=== Task statement ===
Reproduce every row below word for word, line by line, without changing anything.

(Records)

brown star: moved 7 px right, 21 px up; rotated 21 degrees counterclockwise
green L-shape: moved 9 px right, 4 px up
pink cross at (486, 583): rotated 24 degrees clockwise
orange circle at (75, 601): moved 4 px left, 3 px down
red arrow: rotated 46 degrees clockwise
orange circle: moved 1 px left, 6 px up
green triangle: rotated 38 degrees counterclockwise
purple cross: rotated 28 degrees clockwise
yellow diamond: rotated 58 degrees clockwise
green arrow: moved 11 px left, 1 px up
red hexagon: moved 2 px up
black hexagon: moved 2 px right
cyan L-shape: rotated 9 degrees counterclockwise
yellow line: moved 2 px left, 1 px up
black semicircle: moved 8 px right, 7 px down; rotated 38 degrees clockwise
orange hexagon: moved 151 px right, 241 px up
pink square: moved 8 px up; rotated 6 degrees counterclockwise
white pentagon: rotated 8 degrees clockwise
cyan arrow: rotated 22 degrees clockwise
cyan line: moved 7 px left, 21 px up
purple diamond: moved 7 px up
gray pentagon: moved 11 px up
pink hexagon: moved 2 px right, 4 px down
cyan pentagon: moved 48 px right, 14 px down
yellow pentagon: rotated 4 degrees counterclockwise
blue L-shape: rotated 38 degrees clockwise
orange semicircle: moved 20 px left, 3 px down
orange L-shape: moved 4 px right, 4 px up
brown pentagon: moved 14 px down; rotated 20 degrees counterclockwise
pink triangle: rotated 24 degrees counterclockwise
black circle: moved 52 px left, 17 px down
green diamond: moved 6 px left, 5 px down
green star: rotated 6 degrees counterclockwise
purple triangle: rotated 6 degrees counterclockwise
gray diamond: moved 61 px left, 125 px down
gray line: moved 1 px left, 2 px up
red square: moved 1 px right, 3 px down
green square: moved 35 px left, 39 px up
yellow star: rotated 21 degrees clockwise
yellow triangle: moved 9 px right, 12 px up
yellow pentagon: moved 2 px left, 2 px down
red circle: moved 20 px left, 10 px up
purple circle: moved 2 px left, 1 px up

=== Output below ===
brown star: moved 7 px right, 21 px up; rotated 21 degrees counterclockwise
green L-shape: moved 9 px right, 4 px up
pink cross at (486, 583): rotated 24 degrees clockwise
orange circle at (75, 601): moved 4 px left, 3 px down
red arrow: rotated 46 degrees clockwise
orange circle: moved 1 px left, 6 px up
green triangle: rotated 38 degrees counterclockwise
purple cross: rotated 28 degrees clockwise
yellow diamond: rotated 58 degrees clockwise
green arrow: moved 11 px left, 1 px up
red hexagon: moved 2 px up
black hexagon: moved 2 px right
cyan L-shape: rotated 9 degrees counterclockwise
yellow line: moved 2 px left, 1 px up
black semicircle: moved 8 px right, 7 px down; rotated 38 degrees clockwise
orange hexagon: moved 151 px right, 241 px up
pink square: moved 8 px up; rotated 6 degrees counterclockwise
white pentagon: rotated 8 degrees clockwise
cyan arrow: rotated 22 degrees clockwise
cyan line: moved 7 px left, 21 px up
purple diamond: moved 7 px up
gray pentagon: moved 11 px up
pink hexagon: moved 2 px right, 4 px down
cyan pentagon: moved 48 px right, 14 px down
yellow pentagon: rotated 4 degrees counterclockwise
blue L-shape: rotated 38 degrees clockwise
orange semicircle: moved 20 px left, 3 px down
orange L-shape: moved 4 px right, 4 px up
brown pentagon: moved 14 px down; rotated 20 degrees counterclockwise
pink triangle: rotated 24 degrees counterclockwise
black circle: moved 52 px left, 17 px down
green diamond: moved 6 px left, 5 px down
green star: rotated 6 degrees counterclockwise
purple triangle: rotated 6 degrees counterclockwise
gray diamond: moved 61 px left, 125 px down
gray line: moved 1 px left, 2 px up
red square: moved 1 px right, 3 px down
green square: moved 35 px left, 39 px up
yellow star: rotated 21 degrees clockwise
yellow triangle: moved 9 px right, 12 px up
yellow pentagon: moved 2 px left, 2 px down
red circle: moved 20 px left, 10 px up
purple circle: moved 2 px left, 1 px up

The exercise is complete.